▶ Work instruction:
Nothing in the listing should be altered when it is copied, and no picture goes into the copy.

————

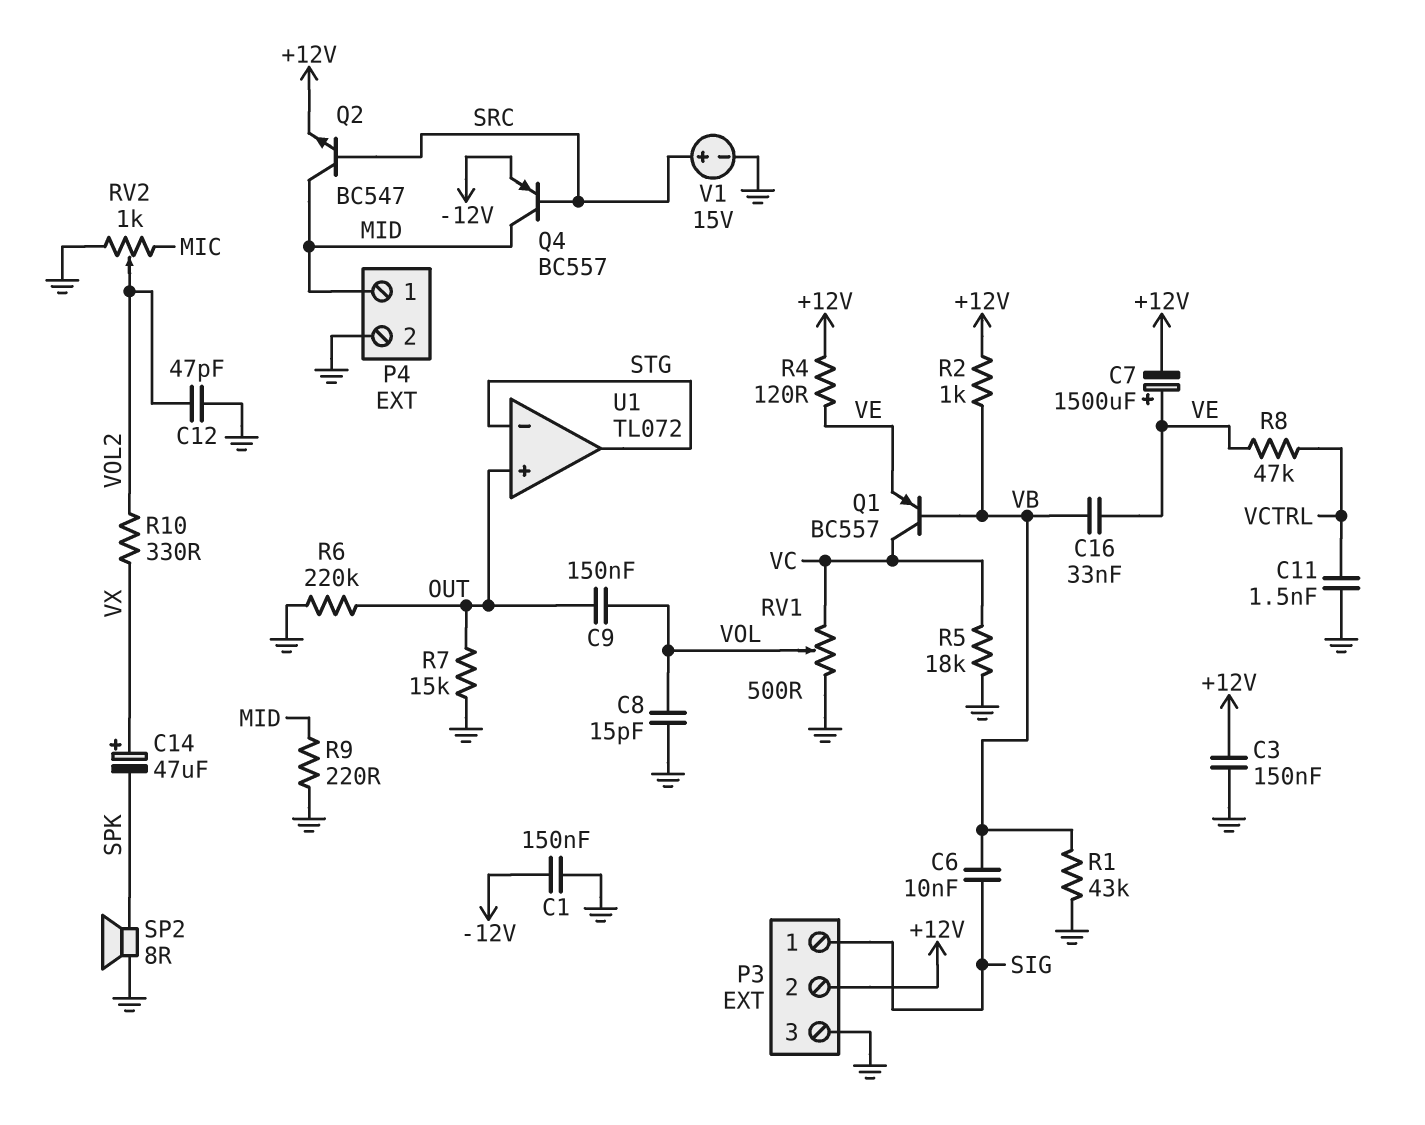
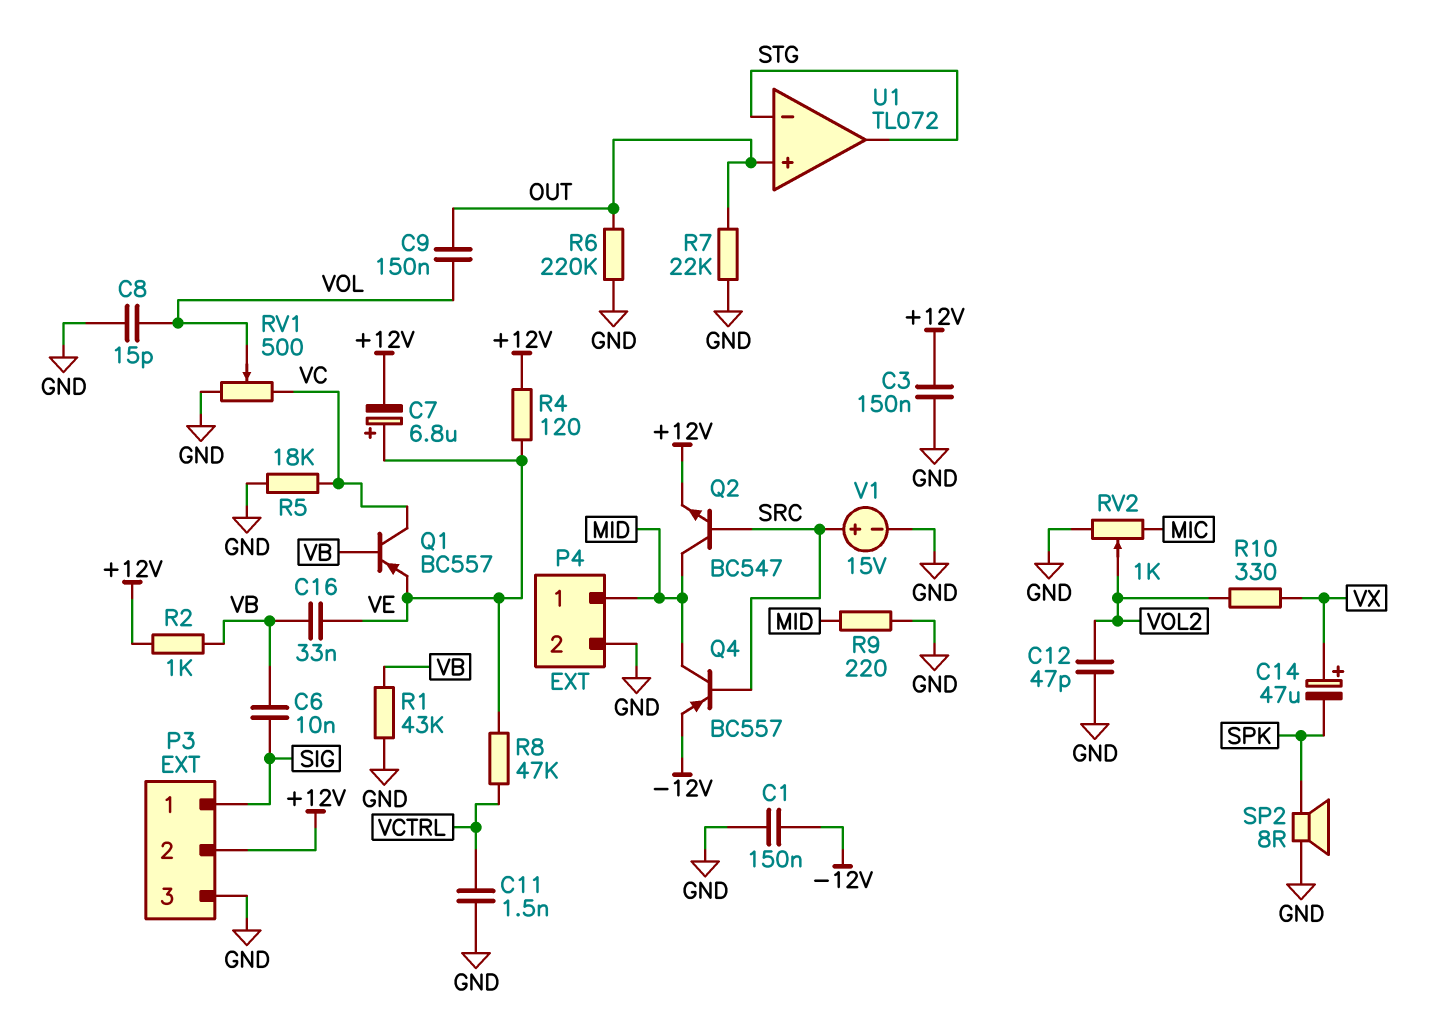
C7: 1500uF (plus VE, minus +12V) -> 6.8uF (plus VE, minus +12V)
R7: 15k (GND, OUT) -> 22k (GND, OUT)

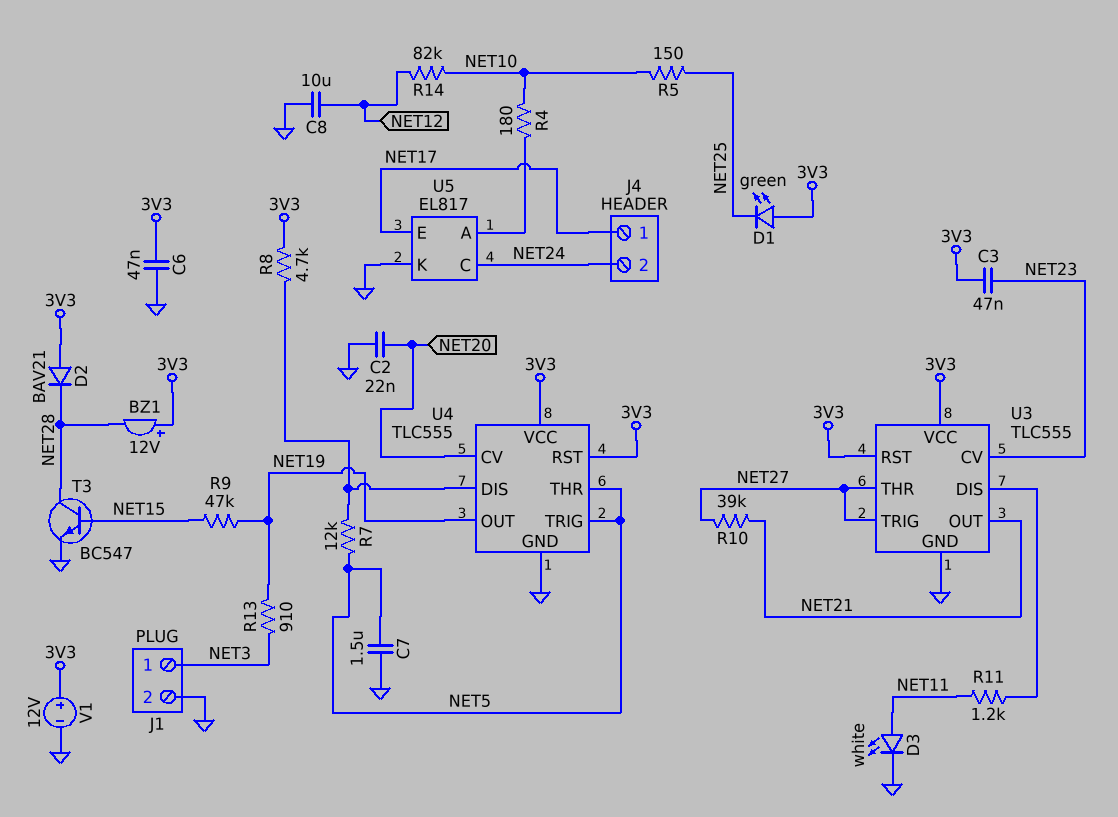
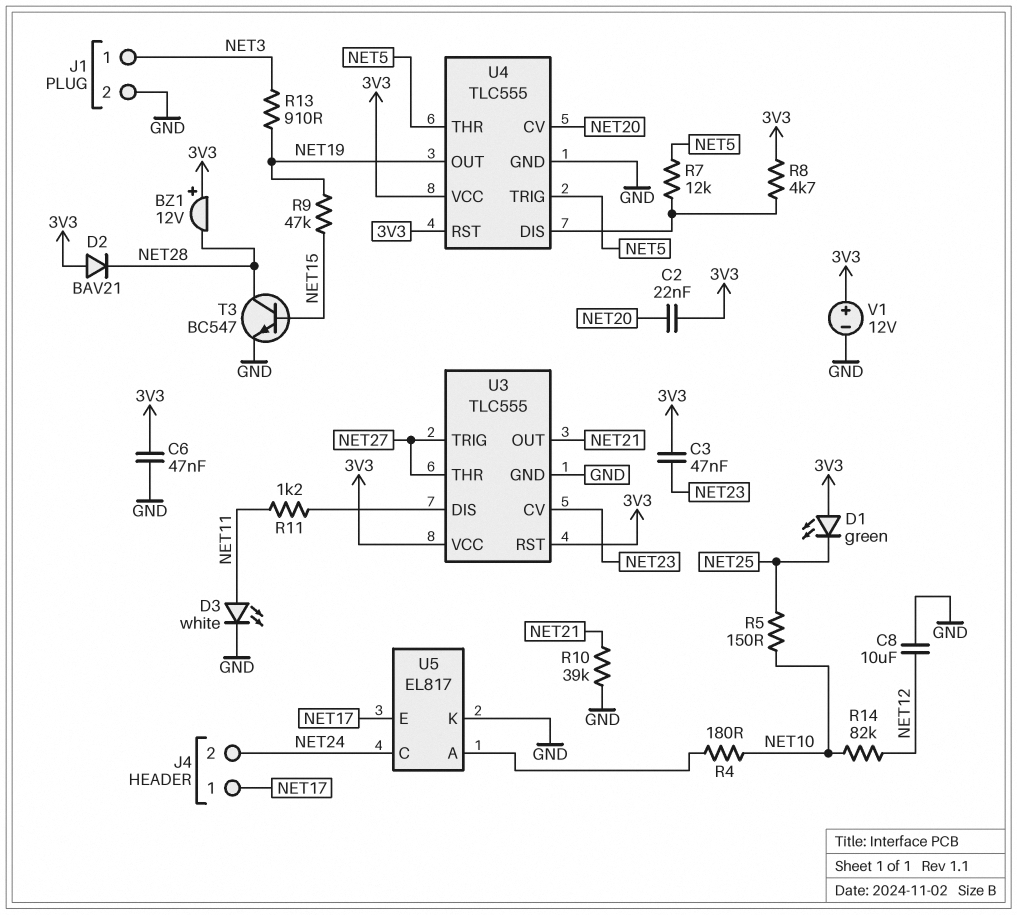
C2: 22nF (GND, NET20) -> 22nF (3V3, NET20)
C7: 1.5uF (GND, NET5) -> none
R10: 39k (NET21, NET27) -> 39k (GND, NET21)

————

▶ Final answer:
C7: 1500uF (plus VE, minus +12V) -> 6.8uF (plus VE, minus +12V)
R7: 15k (GND, OUT) -> 22k (GND, OUT)

C2: 22nF (GND, NET20) -> 22nF (3V3, NET20)
C7: 1.5uF (GND, NET5) -> none
R10: 39k (NET21, NET27) -> 39k (GND, NET21)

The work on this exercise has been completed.